== REQUIREMENT ==
Scan the records below for the line with "[(360,185),(329,189),(334,219),(364,214),(360,185)]" and the line with "[(357,234),(335,237),(339,269),(362,266),(357,234)]", and retype that range exactly, both ends included, pictures excepted.

== THE RECORDS ==
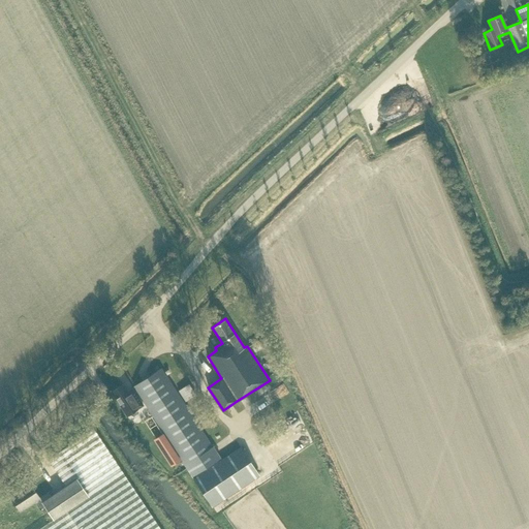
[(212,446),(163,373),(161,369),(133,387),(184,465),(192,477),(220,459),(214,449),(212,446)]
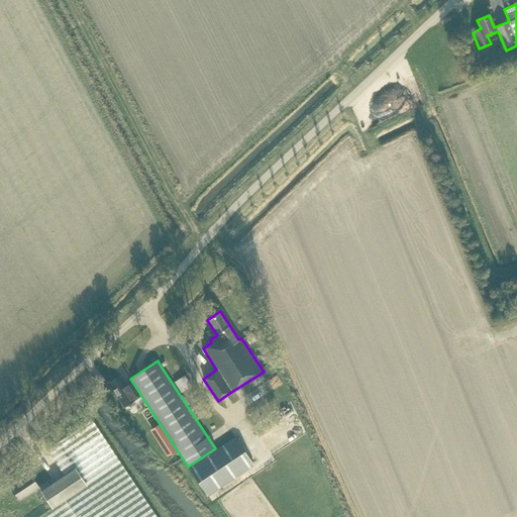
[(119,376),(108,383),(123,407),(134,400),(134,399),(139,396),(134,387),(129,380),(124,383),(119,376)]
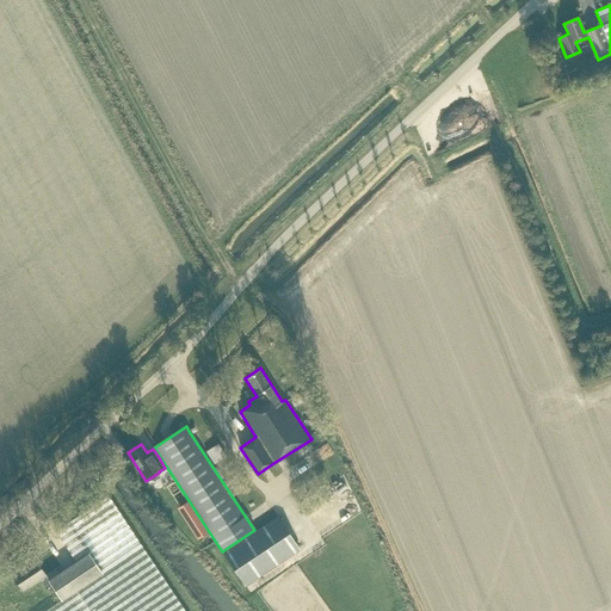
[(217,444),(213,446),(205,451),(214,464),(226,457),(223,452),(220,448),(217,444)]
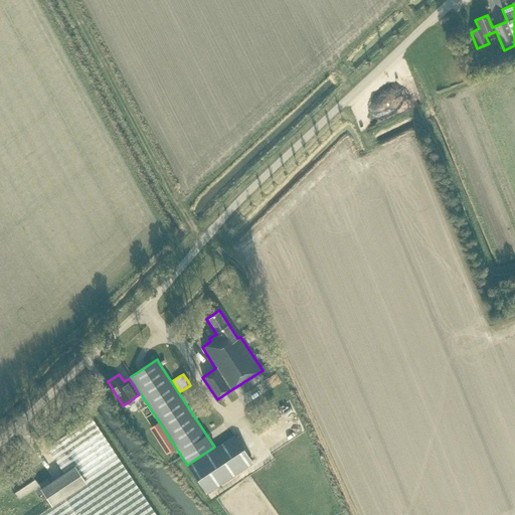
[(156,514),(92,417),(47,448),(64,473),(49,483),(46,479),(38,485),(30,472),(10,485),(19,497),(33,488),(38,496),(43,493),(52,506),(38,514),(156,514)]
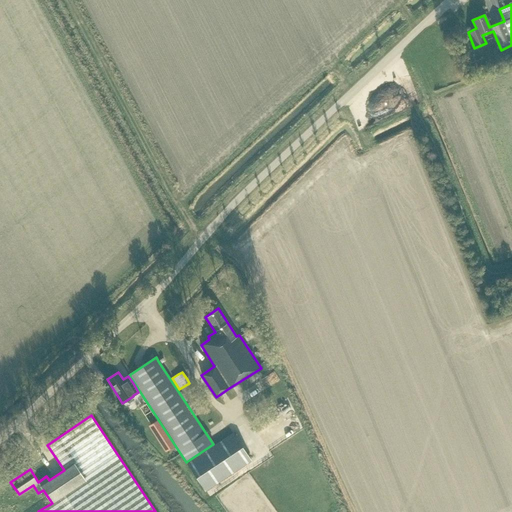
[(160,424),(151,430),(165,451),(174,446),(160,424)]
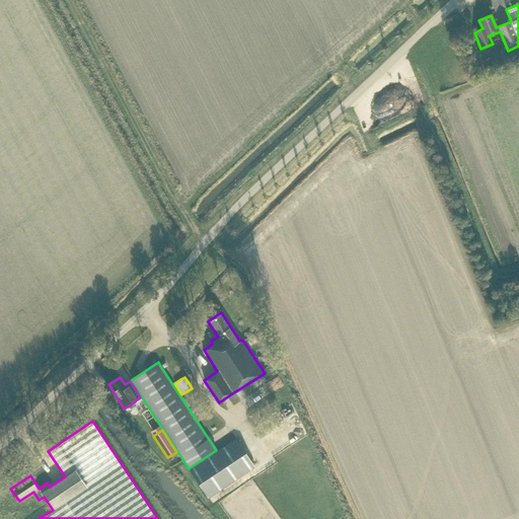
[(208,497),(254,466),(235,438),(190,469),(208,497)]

--

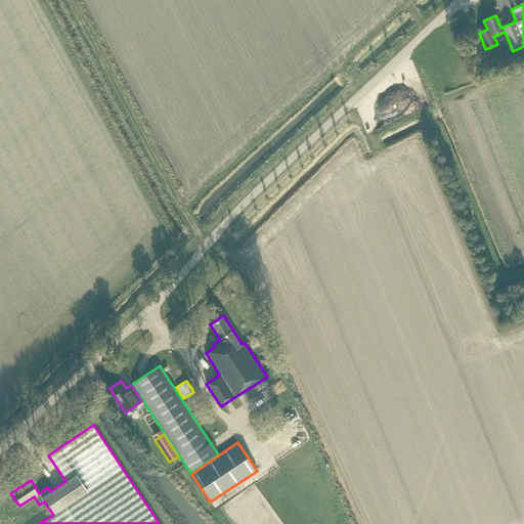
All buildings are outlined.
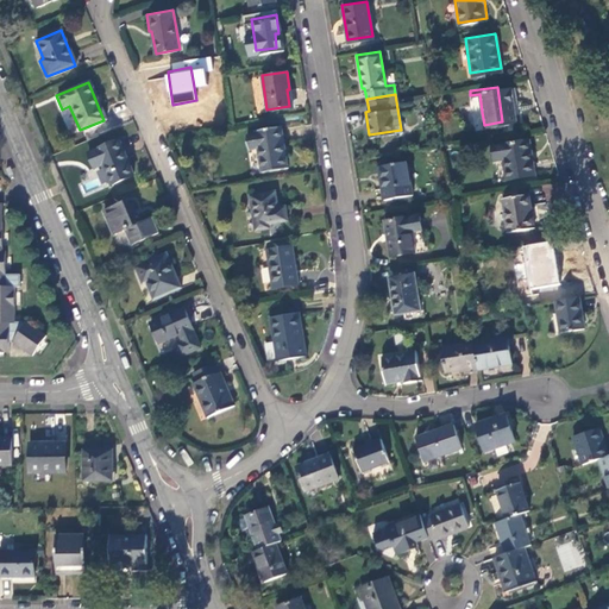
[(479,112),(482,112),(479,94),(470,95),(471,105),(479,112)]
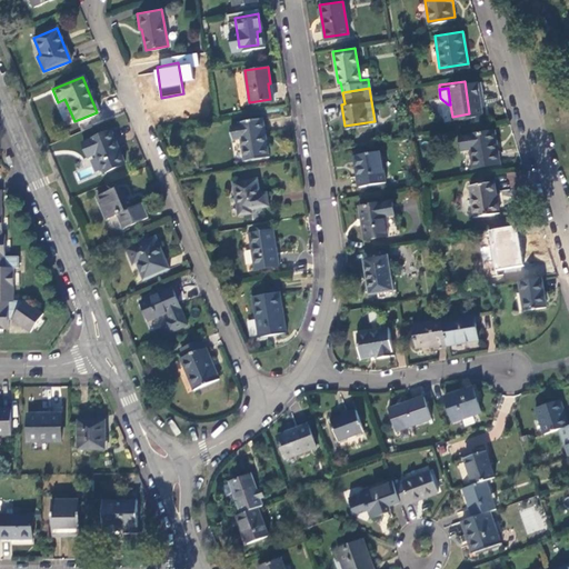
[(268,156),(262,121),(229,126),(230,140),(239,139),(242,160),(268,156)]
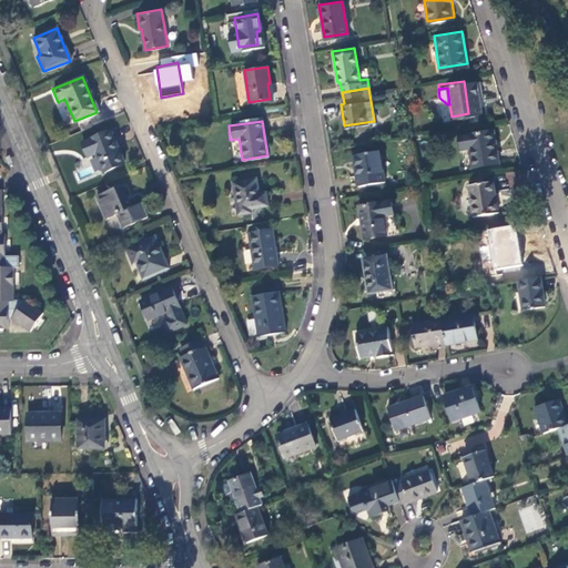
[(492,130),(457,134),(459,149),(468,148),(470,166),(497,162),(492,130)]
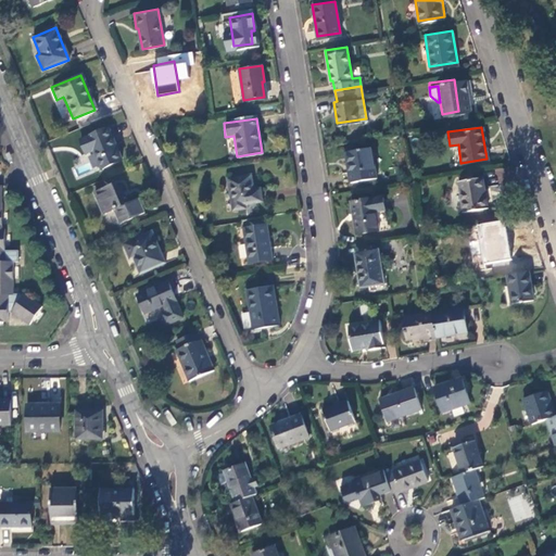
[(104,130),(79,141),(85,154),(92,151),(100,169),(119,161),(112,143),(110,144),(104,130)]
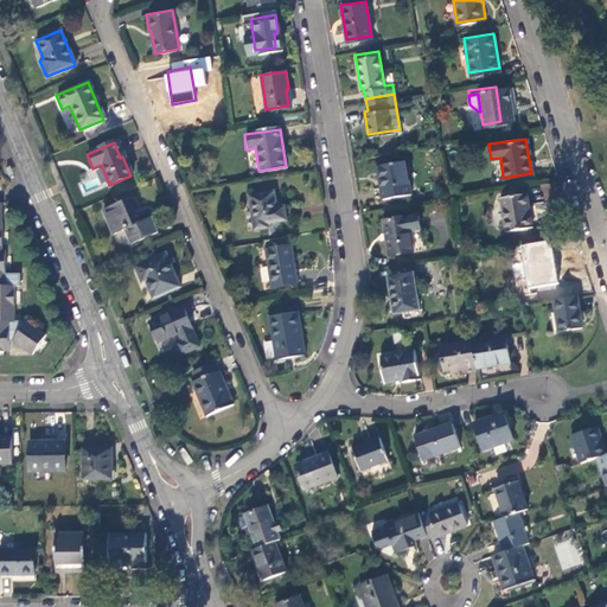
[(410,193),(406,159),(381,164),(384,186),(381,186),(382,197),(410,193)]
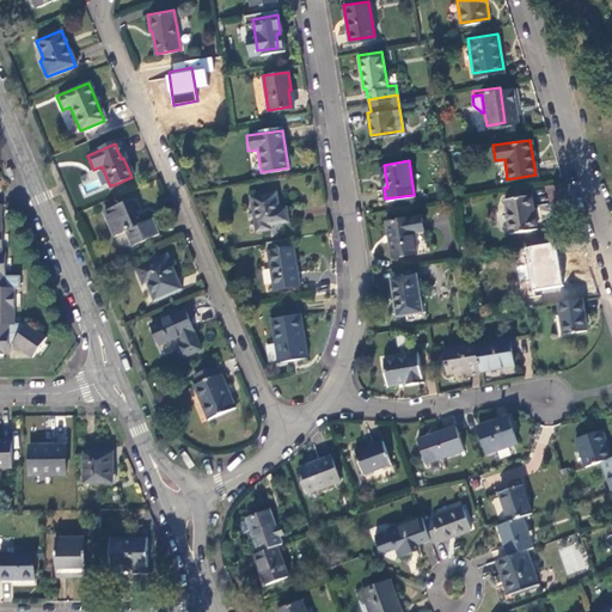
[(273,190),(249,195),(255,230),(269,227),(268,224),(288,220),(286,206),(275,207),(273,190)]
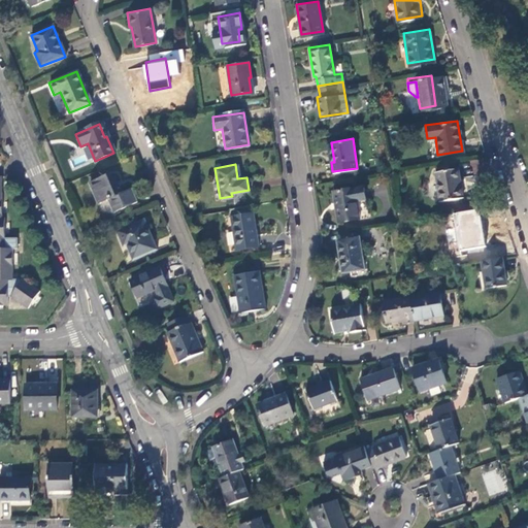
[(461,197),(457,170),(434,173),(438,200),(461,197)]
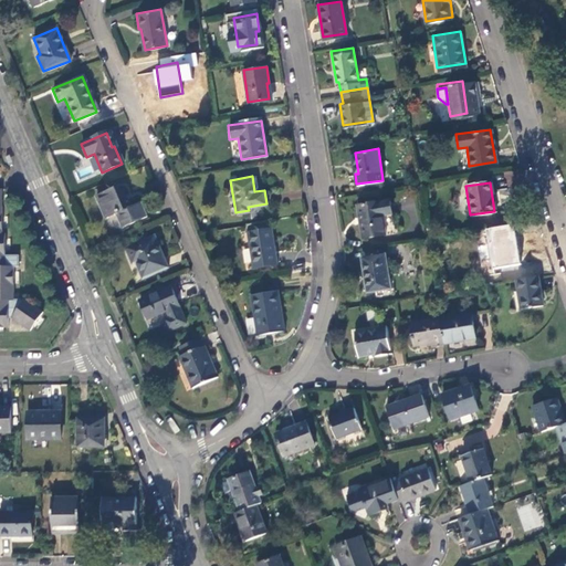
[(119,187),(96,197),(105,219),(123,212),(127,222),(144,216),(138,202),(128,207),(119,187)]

---

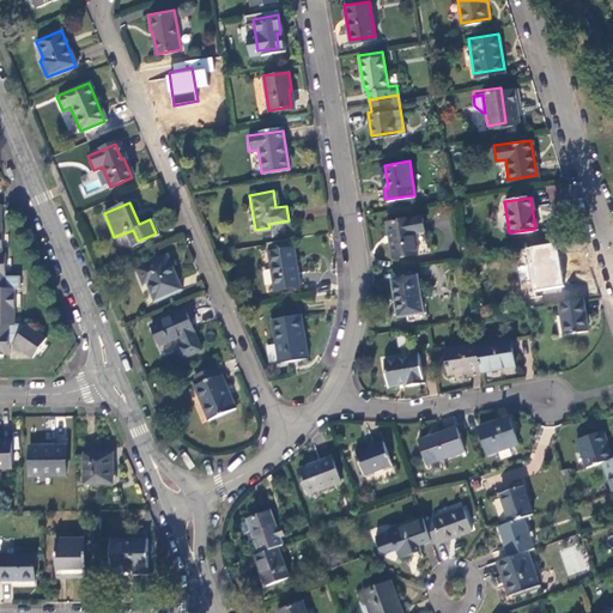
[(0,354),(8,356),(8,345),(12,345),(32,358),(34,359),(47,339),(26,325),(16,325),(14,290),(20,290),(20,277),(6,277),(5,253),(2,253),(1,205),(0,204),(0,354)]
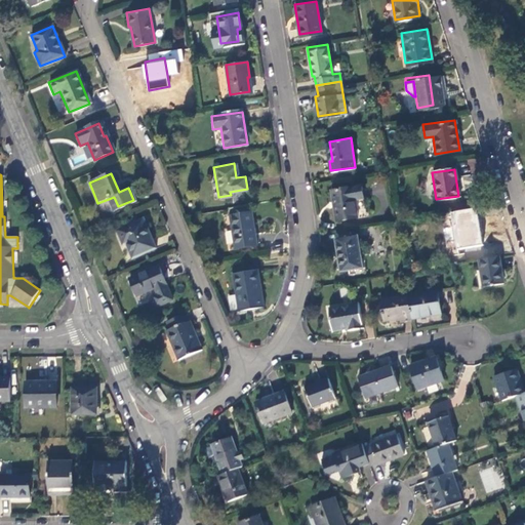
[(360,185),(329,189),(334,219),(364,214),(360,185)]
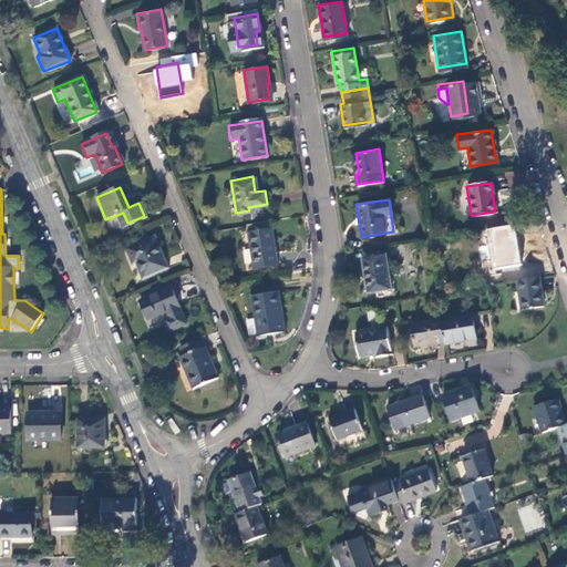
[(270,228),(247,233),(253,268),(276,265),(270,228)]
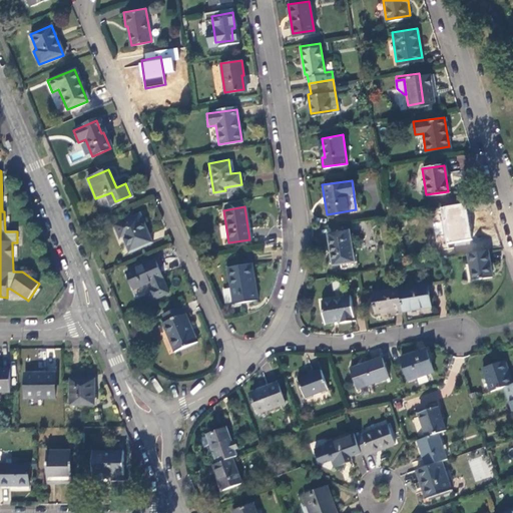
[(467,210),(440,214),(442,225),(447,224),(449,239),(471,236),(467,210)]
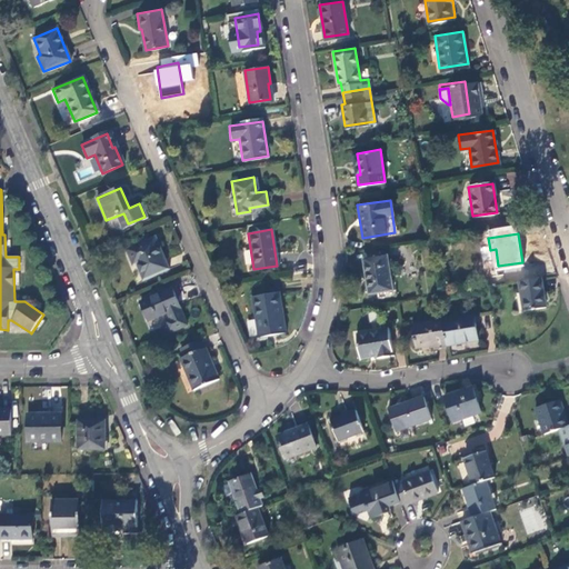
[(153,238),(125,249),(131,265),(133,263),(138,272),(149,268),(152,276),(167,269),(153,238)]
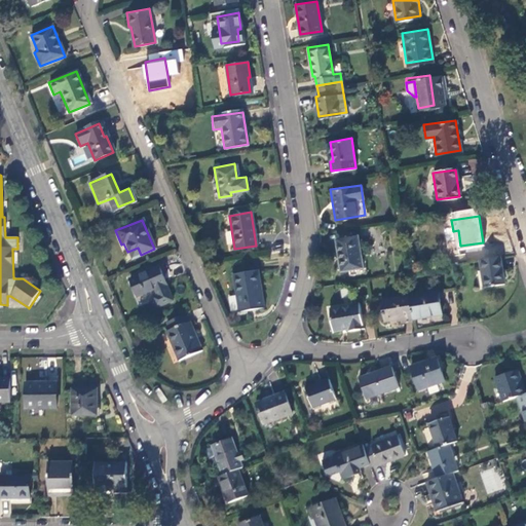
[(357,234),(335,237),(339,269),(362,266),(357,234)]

== EXPECTED ANSWER ==
[(360,185),(329,189),(334,219),(364,214),(360,185)]
[(270,228),(247,233),(253,268),(276,265),(270,228)]
[(467,210),(440,214),(442,225),(447,224),(449,239),(471,236),(467,210)]
[(153,238),(125,249),(131,265),(133,263),(138,272),(149,268),(152,276),(167,269),(153,238)]
[(357,234),(335,237),(339,269),(362,266),(357,234)]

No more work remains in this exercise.